START PROVIDED INFORMATION

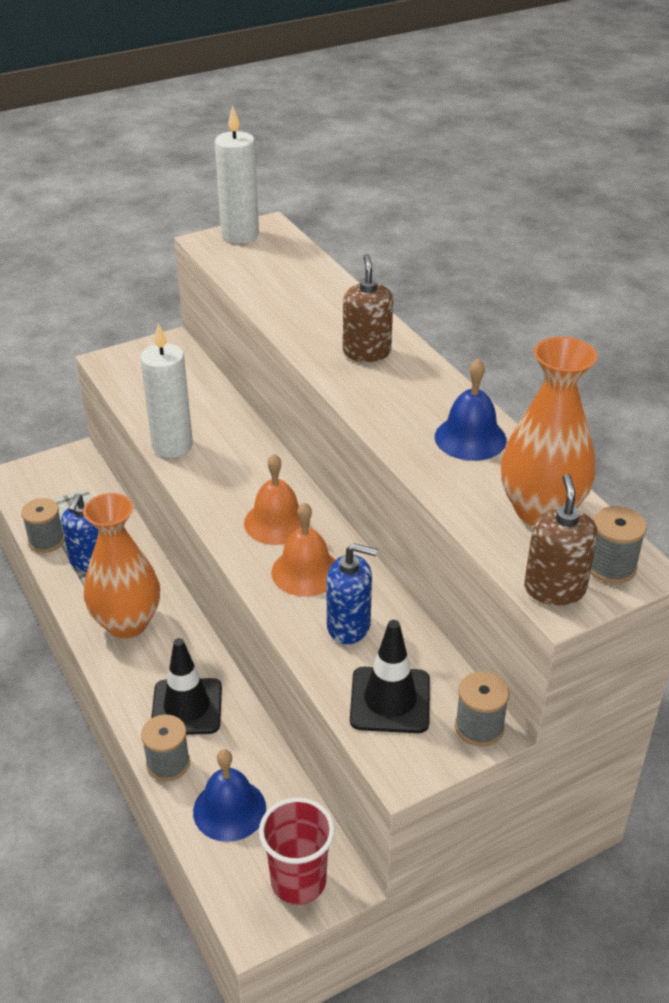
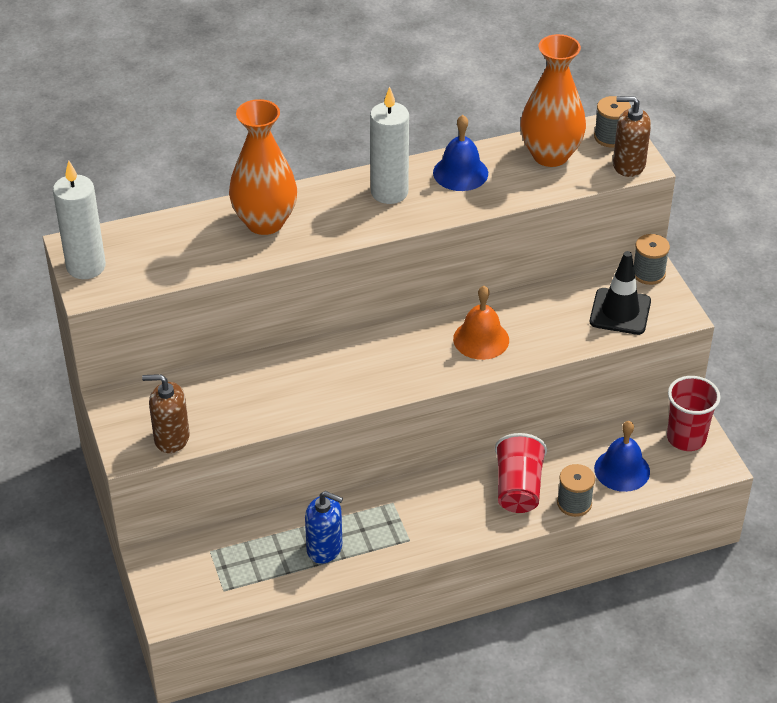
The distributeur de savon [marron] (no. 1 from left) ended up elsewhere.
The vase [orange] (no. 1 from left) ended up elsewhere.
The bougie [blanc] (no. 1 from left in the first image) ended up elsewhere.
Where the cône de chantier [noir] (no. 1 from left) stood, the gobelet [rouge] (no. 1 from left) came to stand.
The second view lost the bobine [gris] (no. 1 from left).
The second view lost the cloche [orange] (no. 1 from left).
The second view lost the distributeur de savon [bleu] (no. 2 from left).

END PROVIDED INFORMATION

> _WORK ORDER_
Print only these lines, exactly: the one containing "The second view lost the bobine" and all after it to the end of the entries.

> _RESPONSE TO THE EXERCISE_
The second view lost the bobine [gris] (no. 1 from left).
The second view lost the cloche [orange] (no. 1 from left).
The second view lost the distributeur de savon [bleu] (no. 2 from left).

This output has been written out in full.